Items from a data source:
+ + + +

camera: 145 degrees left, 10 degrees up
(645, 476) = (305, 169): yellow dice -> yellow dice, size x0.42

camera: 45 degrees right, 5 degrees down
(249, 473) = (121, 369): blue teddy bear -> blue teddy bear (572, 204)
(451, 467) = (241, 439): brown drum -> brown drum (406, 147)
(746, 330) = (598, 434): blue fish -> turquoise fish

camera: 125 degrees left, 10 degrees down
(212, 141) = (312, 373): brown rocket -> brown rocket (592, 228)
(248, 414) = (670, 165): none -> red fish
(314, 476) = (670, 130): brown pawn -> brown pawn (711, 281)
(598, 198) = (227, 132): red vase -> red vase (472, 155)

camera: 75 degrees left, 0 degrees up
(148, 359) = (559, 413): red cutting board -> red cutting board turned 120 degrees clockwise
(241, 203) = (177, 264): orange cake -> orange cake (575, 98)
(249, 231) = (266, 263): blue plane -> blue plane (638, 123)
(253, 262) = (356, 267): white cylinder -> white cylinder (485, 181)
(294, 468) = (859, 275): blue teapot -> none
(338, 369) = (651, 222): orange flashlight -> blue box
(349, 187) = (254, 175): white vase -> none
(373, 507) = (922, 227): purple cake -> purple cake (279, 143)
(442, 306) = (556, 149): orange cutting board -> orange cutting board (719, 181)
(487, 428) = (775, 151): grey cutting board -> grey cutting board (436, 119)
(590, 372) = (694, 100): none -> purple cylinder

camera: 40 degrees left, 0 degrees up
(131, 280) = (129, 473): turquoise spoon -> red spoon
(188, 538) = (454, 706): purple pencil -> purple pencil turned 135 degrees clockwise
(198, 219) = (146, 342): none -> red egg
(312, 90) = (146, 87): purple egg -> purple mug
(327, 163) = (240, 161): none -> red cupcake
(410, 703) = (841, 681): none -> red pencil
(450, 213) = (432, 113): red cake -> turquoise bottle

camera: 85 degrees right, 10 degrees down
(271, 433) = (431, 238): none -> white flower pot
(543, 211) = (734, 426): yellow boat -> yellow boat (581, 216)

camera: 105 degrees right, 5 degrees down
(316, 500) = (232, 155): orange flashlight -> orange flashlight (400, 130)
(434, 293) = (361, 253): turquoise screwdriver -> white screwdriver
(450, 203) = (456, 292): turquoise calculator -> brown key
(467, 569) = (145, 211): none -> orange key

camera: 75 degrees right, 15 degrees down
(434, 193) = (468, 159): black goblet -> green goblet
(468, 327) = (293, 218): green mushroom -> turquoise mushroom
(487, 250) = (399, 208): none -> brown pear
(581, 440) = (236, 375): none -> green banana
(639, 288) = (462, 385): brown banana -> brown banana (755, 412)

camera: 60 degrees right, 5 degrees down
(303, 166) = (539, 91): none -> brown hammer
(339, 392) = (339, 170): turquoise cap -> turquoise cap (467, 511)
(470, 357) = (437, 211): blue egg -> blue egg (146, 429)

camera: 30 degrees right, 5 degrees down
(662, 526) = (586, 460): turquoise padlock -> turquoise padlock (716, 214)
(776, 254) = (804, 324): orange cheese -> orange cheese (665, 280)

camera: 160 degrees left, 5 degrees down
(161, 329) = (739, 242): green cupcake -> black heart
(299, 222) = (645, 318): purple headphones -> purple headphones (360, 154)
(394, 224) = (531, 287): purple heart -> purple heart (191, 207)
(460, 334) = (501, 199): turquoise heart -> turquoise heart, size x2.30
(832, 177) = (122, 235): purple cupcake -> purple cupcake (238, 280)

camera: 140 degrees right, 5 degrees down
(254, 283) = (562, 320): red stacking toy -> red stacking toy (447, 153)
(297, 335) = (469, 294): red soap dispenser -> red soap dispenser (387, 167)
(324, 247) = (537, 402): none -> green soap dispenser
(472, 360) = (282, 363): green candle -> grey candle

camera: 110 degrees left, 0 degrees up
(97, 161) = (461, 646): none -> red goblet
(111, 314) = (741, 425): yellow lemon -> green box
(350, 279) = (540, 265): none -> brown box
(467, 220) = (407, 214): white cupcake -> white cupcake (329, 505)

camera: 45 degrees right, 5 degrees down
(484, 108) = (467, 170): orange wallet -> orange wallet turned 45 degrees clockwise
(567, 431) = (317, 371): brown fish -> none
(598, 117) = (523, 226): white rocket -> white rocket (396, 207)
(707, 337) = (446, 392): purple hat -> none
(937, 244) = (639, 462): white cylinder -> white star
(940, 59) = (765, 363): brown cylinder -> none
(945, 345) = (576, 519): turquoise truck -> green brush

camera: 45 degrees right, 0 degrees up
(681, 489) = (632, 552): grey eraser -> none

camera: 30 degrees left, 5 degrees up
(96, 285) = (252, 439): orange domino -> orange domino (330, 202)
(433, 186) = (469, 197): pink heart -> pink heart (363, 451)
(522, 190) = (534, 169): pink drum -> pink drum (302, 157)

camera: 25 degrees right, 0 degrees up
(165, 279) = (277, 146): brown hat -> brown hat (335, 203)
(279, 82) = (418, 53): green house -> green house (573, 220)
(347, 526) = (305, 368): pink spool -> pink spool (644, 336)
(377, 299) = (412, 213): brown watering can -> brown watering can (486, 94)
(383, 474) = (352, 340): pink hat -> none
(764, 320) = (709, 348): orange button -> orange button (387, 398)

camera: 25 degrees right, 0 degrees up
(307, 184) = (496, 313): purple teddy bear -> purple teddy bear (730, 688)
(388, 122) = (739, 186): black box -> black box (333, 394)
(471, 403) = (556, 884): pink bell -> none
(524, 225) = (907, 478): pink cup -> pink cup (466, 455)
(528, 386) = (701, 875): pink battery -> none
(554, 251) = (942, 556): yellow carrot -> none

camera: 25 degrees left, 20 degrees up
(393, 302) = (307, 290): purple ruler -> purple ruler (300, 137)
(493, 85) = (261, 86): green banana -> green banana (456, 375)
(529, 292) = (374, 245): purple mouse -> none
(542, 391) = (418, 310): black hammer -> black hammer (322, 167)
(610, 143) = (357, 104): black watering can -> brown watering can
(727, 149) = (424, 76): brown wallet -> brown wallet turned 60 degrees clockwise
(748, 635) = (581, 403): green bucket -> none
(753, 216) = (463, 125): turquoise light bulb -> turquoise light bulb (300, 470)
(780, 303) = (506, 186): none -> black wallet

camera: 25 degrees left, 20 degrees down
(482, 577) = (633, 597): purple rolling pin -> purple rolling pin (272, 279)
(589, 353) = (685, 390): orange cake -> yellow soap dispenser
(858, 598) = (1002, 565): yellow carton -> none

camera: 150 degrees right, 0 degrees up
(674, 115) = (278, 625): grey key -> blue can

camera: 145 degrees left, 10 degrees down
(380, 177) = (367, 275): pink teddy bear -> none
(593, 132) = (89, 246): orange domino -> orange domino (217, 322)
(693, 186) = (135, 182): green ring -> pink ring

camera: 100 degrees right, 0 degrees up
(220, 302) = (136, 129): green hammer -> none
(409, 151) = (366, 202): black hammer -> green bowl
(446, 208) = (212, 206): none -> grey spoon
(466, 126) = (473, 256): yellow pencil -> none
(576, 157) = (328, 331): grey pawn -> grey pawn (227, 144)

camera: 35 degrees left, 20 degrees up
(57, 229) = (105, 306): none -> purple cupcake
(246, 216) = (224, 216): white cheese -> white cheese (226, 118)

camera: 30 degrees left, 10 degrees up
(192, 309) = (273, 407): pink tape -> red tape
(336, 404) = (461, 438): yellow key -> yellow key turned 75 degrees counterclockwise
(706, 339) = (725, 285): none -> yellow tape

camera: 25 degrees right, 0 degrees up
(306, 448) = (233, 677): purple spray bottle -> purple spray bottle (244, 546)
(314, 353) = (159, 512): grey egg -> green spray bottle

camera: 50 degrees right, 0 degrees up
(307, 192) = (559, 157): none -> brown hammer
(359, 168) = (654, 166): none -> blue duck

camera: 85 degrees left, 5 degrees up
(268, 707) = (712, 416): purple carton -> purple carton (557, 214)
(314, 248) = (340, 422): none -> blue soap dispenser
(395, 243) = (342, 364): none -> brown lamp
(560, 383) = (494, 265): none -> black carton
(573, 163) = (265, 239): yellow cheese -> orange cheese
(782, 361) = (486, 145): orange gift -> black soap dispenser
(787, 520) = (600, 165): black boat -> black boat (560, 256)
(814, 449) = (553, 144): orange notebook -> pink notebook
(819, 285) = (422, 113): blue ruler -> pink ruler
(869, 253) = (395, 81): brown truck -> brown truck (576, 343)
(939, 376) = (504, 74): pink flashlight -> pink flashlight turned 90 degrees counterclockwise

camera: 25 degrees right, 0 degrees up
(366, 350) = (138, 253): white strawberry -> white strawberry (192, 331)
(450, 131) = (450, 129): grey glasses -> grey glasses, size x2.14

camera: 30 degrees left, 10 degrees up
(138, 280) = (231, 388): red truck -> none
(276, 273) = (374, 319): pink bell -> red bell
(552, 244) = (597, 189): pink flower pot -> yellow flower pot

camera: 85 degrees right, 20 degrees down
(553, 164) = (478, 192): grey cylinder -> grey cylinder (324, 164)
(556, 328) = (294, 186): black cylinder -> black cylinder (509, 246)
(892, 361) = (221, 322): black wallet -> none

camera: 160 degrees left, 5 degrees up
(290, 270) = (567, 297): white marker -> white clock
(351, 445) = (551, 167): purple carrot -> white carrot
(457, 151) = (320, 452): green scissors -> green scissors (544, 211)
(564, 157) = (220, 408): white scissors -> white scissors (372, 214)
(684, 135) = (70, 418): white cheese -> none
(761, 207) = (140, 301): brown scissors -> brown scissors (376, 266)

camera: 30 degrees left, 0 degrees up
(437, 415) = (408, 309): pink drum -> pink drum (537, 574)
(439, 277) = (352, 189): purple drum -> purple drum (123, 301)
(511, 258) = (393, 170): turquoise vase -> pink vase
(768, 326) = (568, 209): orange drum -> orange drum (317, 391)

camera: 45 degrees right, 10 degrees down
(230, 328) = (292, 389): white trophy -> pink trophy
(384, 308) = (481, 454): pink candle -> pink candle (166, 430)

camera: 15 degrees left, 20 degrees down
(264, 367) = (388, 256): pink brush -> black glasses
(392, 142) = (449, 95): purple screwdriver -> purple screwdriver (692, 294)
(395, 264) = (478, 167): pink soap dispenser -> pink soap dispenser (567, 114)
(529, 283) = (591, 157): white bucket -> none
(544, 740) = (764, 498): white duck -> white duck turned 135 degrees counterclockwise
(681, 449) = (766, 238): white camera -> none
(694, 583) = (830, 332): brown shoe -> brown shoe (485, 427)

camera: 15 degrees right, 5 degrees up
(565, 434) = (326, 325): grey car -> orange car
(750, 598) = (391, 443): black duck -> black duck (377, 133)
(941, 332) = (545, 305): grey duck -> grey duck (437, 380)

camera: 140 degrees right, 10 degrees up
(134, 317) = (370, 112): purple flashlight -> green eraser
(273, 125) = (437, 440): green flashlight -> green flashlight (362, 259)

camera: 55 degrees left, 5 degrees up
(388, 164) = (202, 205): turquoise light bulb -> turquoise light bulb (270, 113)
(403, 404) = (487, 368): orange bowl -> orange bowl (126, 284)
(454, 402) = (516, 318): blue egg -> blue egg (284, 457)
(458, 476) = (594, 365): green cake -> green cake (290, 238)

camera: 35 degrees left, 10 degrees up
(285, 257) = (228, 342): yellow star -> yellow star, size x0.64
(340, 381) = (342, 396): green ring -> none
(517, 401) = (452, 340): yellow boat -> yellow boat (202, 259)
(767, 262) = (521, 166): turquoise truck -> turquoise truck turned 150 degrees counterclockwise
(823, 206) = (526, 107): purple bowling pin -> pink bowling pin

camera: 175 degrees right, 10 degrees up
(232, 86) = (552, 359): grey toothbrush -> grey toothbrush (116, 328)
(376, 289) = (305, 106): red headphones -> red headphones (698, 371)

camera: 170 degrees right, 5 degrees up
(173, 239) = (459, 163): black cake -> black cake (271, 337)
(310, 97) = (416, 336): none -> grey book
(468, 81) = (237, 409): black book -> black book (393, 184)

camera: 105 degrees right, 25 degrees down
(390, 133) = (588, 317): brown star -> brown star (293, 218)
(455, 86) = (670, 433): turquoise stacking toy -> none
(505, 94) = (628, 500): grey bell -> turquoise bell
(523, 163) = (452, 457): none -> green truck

+ + + +

Quote the records above from their first line through the line containing "(131, 280) = (129, 473): turquoise", both ends included.

# RESPONSE TO THIS TASK
camera: 145 degrees left, 10 degrees up
(645, 476) = (305, 169): yellow dice -> yellow dice, size x0.42

camera: 45 degrees right, 5 degrees down
(249, 473) = (121, 369): blue teddy bear -> blue teddy bear (572, 204)
(451, 467) = (241, 439): brown drum -> brown drum (406, 147)
(746, 330) = (598, 434): blue fish -> turquoise fish

camera: 125 degrees left, 10 degrees down
(212, 141) = (312, 373): brown rocket -> brown rocket (592, 228)
(248, 414) = (670, 165): none -> red fish
(314, 476) = (670, 130): brown pawn -> brown pawn (711, 281)
(598, 198) = (227, 132): red vase -> red vase (472, 155)

camera: 75 degrees left, 0 degrees up
(148, 359) = (559, 413): red cutting board -> red cutting board turned 120 degrees clockwise
(241, 203) = (177, 264): orange cake -> orange cake (575, 98)
(249, 231) = (266, 263): blue plane -> blue plane (638, 123)
(253, 262) = (356, 267): white cylinder -> white cylinder (485, 181)
(294, 468) = (859, 275): blue teapot -> none
(338, 369) = (651, 222): orange flashlight -> blue box
(349, 187) = (254, 175): white vase -> none
(373, 507) = (922, 227): purple cake -> purple cake (279, 143)
(442, 306) = (556, 149): orange cutting board -> orange cutting board (719, 181)
(487, 428) = (775, 151): grey cutting board -> grey cutting board (436, 119)
(590, 372) = (694, 100): none -> purple cylinder

camera: 40 degrees left, 0 degrees up
(131, 280) = (129, 473): turquoise spoon -> red spoon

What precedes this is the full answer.